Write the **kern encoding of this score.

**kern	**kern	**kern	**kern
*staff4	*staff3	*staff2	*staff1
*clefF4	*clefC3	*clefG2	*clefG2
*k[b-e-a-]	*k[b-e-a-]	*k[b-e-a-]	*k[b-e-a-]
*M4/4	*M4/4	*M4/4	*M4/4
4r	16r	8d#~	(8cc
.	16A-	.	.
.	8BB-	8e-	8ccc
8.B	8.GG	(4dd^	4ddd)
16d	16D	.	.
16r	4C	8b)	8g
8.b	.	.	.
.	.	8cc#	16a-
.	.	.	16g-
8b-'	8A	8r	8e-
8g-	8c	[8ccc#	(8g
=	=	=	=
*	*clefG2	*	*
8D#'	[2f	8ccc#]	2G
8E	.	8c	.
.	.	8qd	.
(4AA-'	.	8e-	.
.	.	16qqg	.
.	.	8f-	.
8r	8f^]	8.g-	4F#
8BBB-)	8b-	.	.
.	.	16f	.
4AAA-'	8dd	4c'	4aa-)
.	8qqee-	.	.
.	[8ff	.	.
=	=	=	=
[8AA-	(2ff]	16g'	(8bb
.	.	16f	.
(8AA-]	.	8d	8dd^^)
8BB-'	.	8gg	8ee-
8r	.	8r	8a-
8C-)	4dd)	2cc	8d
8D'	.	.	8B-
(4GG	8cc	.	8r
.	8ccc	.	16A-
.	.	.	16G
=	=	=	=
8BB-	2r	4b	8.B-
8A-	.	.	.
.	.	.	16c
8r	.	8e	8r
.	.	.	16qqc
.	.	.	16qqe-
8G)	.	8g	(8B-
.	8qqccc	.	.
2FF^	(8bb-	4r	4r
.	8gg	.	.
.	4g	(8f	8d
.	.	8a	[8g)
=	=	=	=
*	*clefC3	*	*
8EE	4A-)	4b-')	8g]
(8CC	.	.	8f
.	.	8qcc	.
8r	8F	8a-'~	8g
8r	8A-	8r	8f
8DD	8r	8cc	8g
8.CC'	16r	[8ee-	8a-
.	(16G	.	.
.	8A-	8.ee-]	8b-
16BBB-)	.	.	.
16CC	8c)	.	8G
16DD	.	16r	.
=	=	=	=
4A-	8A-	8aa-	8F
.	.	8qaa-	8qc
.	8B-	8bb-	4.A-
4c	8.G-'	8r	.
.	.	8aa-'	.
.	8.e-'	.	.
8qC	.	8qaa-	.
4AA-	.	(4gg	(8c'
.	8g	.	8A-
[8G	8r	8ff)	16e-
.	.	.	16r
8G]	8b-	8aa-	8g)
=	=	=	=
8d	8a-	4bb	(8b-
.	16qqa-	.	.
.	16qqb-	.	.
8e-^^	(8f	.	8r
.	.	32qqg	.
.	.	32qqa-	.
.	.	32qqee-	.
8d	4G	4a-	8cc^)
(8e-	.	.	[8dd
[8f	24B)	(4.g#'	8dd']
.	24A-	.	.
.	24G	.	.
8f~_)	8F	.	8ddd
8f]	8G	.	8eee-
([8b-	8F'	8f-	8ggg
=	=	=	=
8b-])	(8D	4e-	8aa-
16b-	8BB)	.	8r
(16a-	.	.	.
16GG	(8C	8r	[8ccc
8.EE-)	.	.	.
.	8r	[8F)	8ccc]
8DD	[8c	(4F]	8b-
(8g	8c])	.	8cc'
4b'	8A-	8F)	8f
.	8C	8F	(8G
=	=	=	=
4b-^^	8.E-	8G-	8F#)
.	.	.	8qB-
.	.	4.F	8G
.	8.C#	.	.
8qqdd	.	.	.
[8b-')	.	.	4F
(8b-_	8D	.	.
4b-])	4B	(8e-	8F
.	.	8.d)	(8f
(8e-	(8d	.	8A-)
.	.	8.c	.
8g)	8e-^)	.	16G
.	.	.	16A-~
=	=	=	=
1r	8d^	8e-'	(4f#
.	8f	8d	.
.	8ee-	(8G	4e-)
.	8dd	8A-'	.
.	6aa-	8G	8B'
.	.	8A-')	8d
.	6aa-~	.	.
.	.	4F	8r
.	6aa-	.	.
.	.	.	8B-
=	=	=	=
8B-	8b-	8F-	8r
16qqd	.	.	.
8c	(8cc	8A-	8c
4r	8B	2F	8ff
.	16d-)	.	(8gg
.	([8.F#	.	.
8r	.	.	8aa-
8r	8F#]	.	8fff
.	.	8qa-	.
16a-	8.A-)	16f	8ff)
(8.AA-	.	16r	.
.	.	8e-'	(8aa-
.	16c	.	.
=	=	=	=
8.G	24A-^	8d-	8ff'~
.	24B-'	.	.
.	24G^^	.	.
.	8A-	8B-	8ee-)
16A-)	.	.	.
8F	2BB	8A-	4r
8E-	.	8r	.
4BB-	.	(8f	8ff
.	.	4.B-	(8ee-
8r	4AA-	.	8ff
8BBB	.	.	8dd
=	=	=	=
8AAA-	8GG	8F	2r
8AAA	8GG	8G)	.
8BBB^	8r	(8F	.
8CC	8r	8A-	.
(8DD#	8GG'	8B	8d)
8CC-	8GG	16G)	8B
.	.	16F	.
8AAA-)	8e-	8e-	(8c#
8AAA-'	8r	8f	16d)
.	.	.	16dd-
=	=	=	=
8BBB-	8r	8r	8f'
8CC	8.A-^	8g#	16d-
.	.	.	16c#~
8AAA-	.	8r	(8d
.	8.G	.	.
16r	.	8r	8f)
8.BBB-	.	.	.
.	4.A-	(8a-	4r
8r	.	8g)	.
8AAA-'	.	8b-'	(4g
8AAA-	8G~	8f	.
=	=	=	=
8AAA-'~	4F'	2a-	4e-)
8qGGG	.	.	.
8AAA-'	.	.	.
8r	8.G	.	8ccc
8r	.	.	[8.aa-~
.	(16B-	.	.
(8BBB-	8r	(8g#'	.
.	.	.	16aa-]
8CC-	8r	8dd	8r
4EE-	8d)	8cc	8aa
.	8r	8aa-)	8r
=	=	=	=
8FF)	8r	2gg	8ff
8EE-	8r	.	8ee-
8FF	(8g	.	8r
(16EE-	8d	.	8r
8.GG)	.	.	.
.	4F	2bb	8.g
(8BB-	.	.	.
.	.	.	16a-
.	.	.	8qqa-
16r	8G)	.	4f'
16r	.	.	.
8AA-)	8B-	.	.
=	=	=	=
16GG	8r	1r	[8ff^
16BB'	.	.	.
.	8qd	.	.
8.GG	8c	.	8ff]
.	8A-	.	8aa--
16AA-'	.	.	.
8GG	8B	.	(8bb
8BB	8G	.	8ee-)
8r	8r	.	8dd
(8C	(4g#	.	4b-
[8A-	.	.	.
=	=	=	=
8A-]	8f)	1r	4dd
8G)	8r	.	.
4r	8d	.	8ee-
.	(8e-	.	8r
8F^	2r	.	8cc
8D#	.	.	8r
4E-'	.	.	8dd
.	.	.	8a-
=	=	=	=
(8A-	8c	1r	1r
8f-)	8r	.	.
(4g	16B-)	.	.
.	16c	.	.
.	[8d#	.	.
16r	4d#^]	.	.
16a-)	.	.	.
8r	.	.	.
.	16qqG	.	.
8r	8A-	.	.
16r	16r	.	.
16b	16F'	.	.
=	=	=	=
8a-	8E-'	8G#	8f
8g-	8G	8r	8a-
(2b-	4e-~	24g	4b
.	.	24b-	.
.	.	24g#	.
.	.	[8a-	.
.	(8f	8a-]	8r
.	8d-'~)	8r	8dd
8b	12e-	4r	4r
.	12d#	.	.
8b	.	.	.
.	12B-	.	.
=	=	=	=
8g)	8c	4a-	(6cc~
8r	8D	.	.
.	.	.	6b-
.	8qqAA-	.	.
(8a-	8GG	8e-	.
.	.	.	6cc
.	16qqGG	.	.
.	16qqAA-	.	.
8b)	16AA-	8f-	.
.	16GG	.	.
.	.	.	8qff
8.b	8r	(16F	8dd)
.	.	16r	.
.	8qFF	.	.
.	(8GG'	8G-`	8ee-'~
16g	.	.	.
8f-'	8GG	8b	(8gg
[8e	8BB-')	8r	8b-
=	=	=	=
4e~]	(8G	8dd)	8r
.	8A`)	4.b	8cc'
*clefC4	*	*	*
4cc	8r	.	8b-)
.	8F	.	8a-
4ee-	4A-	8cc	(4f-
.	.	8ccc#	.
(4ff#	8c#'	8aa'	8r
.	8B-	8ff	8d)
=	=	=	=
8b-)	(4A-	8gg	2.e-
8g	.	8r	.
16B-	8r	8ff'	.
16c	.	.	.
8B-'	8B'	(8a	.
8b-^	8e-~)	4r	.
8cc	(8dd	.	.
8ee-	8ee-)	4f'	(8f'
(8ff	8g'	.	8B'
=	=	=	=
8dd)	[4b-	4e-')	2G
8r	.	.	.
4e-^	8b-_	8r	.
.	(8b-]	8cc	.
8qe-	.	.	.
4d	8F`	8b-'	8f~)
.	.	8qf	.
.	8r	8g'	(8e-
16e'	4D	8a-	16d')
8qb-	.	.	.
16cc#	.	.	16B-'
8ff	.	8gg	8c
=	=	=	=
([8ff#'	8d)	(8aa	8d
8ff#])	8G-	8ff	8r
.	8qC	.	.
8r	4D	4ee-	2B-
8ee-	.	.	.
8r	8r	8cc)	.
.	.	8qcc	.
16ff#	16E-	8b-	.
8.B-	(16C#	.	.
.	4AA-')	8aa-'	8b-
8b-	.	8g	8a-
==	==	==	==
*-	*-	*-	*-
================
Pick out each line in the records that contains the string "kern", treating uppercase and lowercase letters as different.

Write the **kern encoding of this score.
**kern	**kern	**kern	**kern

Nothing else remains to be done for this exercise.